■ Problem statement
Nothing should appear in the answer except the lines from the one containing "white heart: [73,325,144,380]" through the end of the records below, written out exactly.

[Extracted records]
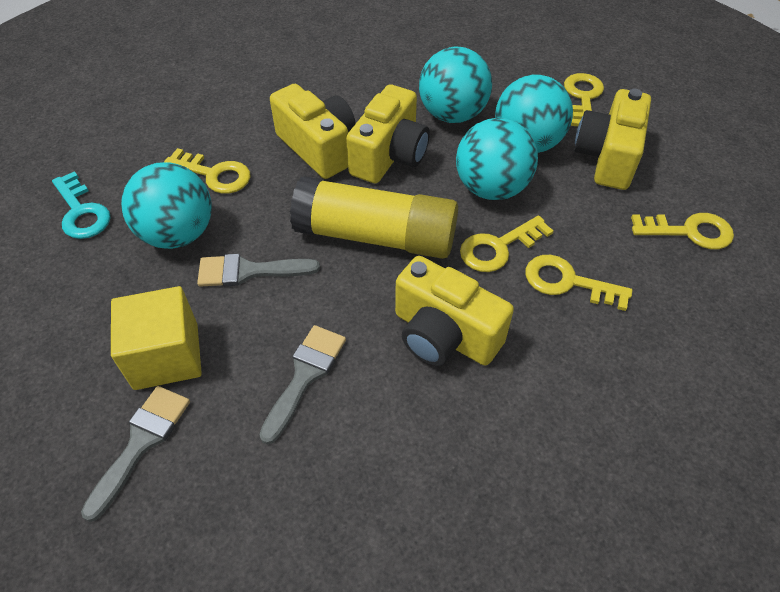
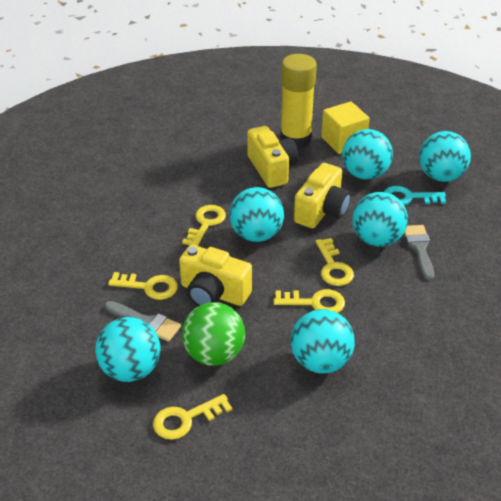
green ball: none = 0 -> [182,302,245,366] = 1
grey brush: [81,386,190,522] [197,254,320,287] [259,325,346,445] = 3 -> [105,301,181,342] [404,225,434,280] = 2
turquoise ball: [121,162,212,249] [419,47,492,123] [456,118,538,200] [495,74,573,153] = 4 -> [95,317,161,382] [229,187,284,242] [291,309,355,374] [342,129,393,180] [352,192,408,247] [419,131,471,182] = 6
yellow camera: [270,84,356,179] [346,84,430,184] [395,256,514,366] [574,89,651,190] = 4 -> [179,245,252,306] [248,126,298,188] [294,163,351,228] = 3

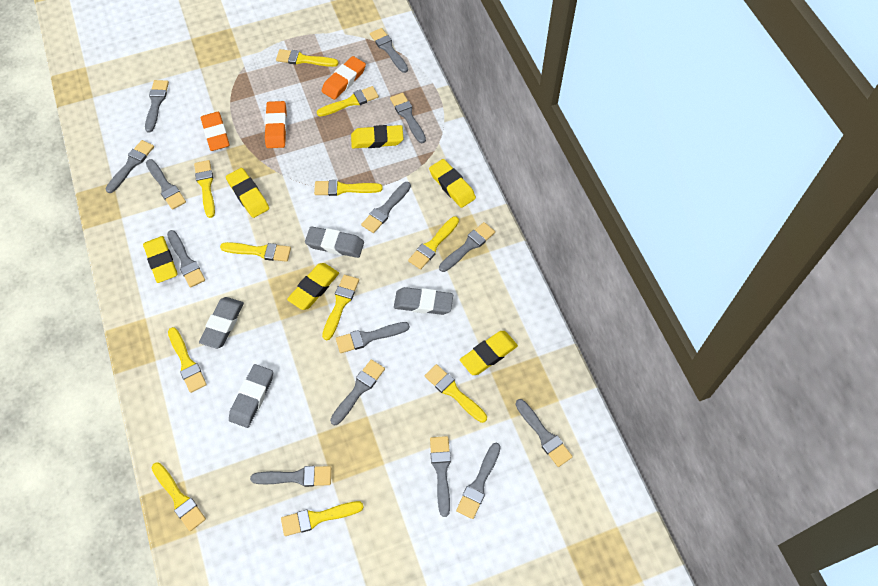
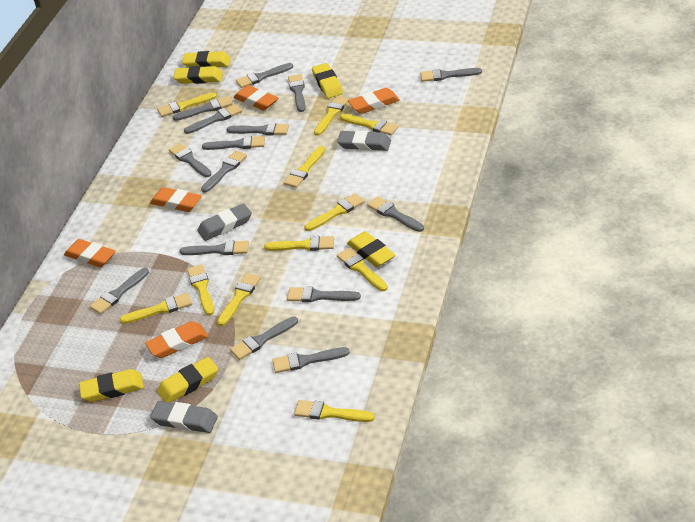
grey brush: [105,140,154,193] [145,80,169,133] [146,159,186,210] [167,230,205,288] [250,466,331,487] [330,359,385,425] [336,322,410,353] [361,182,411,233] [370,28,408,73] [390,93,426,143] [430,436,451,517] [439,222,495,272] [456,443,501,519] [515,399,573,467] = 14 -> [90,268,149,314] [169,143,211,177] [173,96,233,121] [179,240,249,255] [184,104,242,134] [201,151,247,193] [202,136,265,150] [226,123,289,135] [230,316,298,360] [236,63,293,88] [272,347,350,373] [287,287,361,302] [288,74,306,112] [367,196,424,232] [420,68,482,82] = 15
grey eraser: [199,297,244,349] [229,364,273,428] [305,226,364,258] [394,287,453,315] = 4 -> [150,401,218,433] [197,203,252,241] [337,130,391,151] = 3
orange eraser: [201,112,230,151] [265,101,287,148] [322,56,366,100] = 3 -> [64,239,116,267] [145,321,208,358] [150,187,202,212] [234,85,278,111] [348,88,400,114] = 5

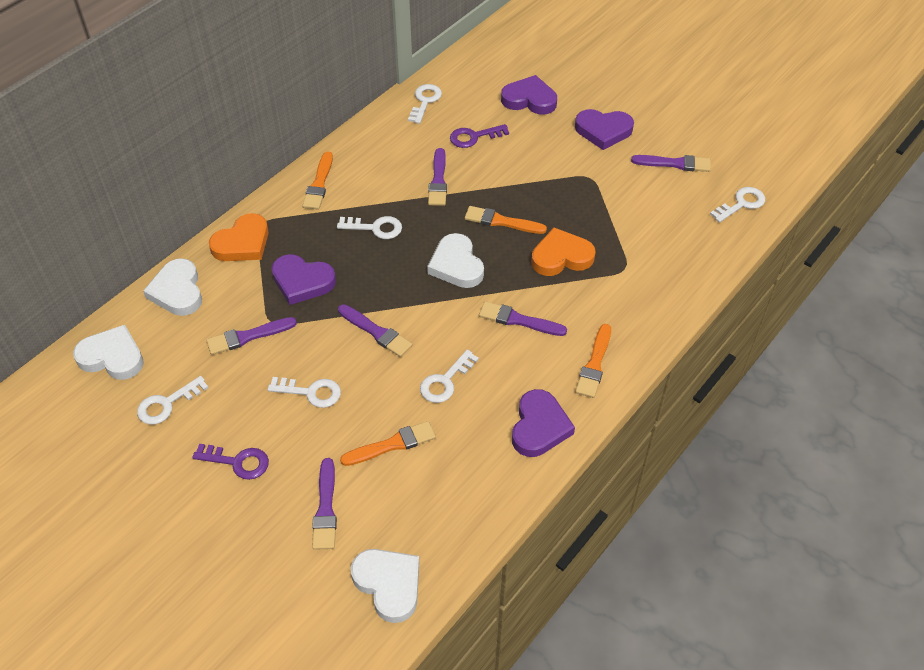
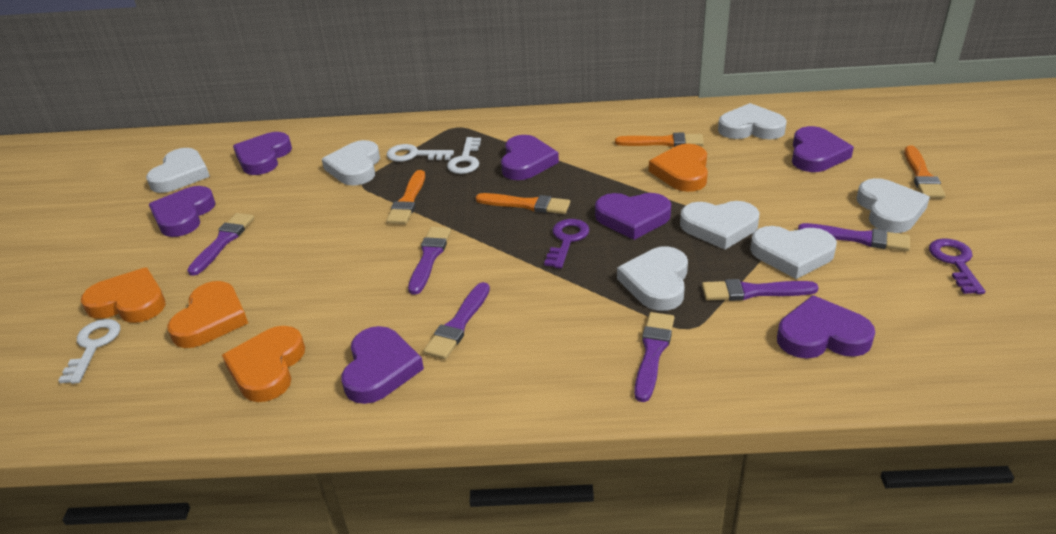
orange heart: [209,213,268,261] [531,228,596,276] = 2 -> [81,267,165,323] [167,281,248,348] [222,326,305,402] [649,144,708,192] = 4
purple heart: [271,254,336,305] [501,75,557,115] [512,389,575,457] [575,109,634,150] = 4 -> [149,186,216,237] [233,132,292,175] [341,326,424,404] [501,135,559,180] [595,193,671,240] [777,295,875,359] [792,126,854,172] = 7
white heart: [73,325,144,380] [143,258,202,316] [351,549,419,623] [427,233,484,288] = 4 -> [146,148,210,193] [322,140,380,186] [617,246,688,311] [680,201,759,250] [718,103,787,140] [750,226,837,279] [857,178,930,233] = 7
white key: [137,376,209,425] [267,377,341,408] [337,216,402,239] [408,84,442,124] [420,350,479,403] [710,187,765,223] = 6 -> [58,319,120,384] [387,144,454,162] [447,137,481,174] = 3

■ Problem solution
white heart: [73,325,144,380] [143,258,202,316] [351,549,419,623] [427,233,484,288] = 4 -> [146,148,210,193] [322,140,380,186] [617,246,688,311] [680,201,759,250] [718,103,787,140] [750,226,837,279] [857,178,930,233] = 7
white key: [137,376,209,425] [267,377,341,408] [337,216,402,239] [408,84,442,124] [420,350,479,403] [710,187,765,223] = 6 -> [58,319,120,384] [387,144,454,162] [447,137,481,174] = 3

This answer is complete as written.